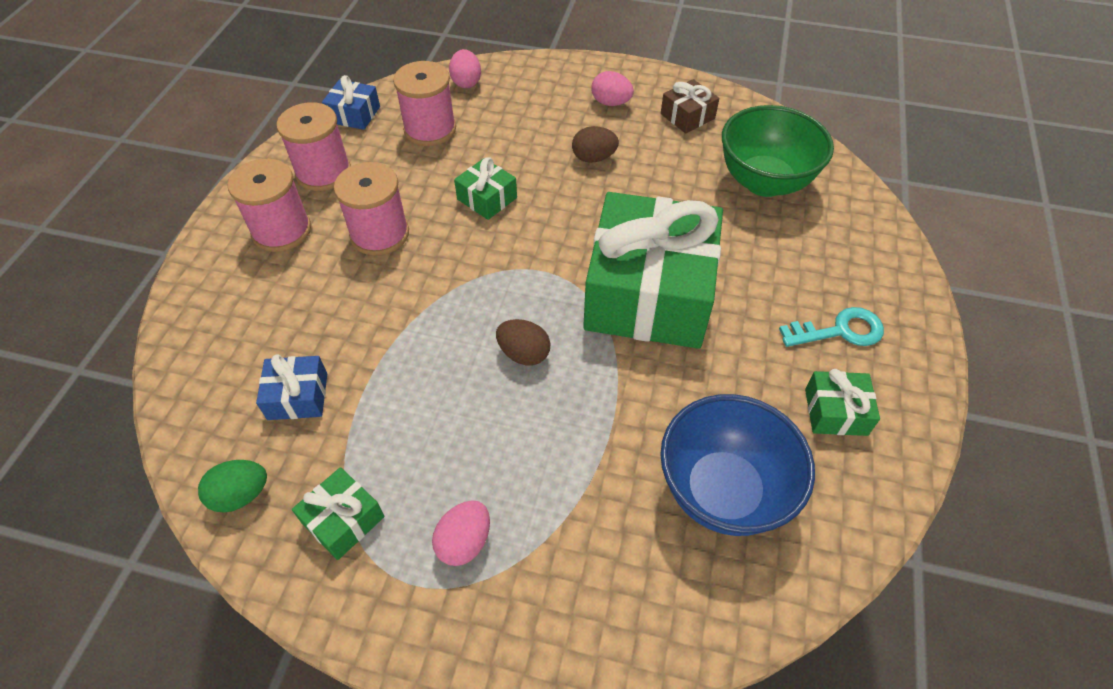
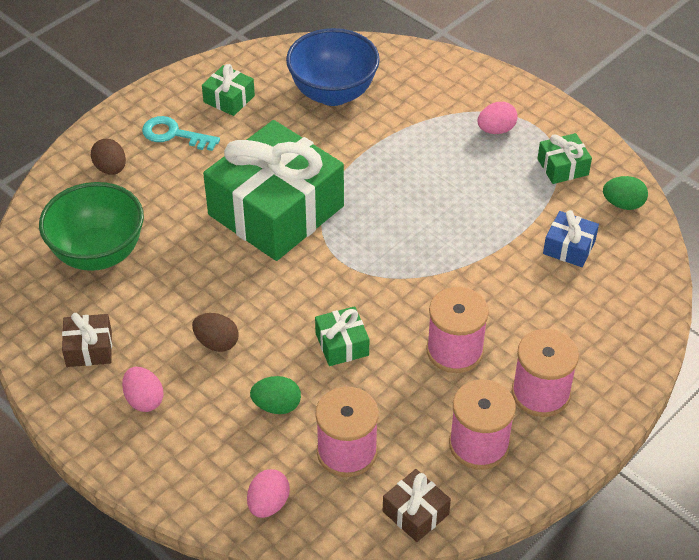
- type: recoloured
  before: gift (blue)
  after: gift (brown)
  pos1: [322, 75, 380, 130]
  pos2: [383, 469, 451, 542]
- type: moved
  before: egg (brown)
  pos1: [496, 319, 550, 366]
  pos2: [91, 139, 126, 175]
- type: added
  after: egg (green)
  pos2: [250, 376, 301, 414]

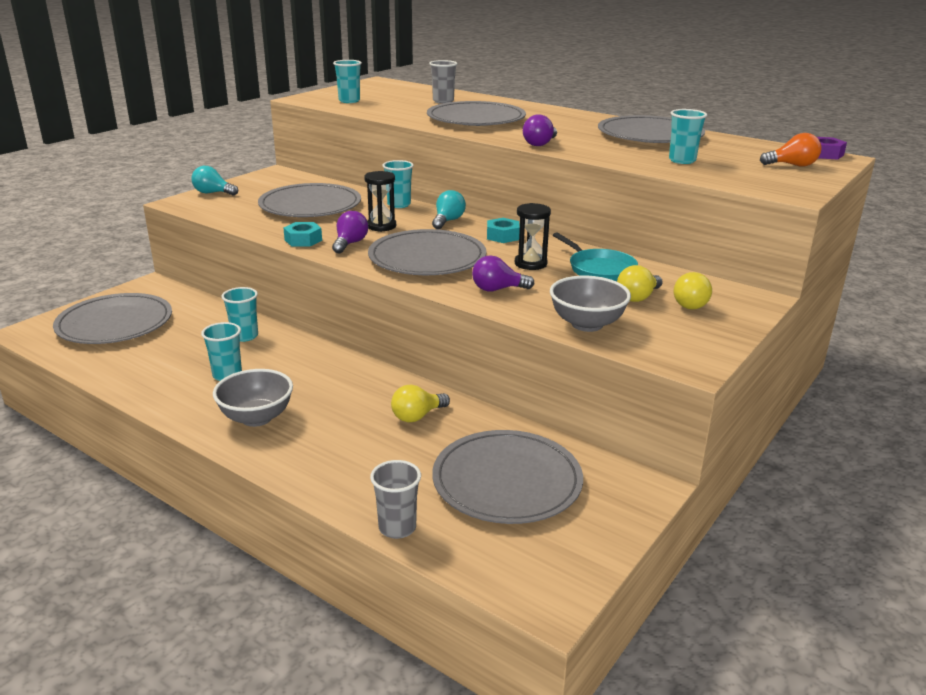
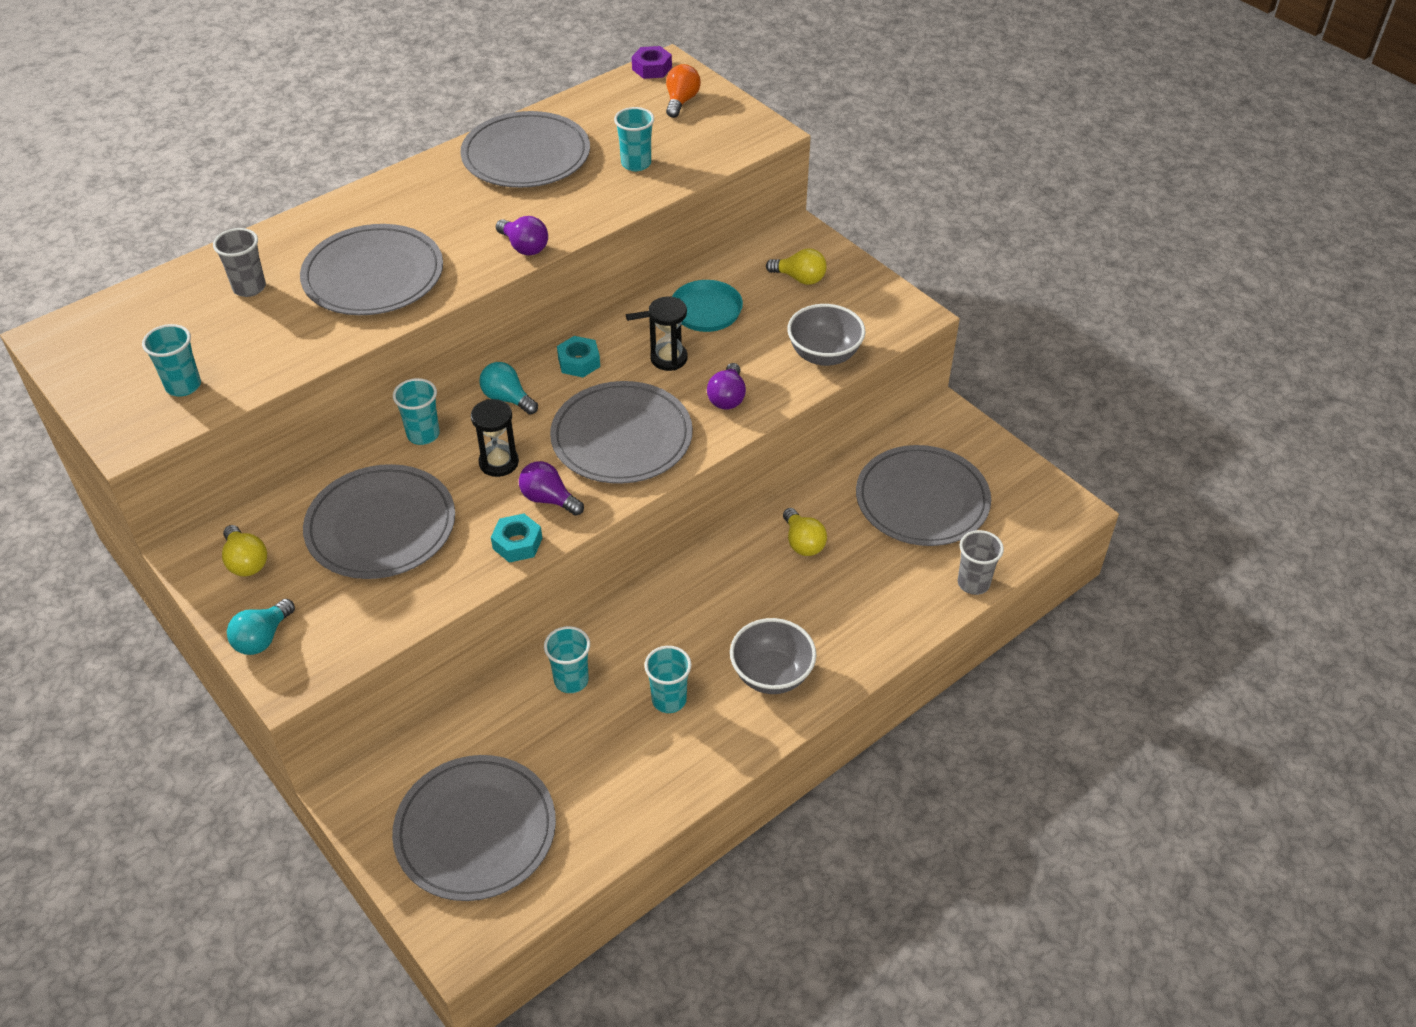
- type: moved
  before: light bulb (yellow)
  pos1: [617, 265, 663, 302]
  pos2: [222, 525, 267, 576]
○ ○ ○ ○
## [HOW TO COMPLETE THIS TASK]
Omit every picture while transcribing the records above exactly.

## [YOUR RESPONSE]
- type: recoloured
  before: gift (blue)
  after: gift (brown)
  pos1: [322, 75, 380, 130]
  pos2: [383, 469, 451, 542]
- type: moved
  before: egg (brown)
  pos1: [496, 319, 550, 366]
  pos2: [91, 139, 126, 175]
- type: added
  after: egg (green)
  pos2: [250, 376, 301, 414]

- type: moved
  before: light bulb (yellow)
  pos1: [617, 265, 663, 302]
  pos2: [222, 525, 267, 576]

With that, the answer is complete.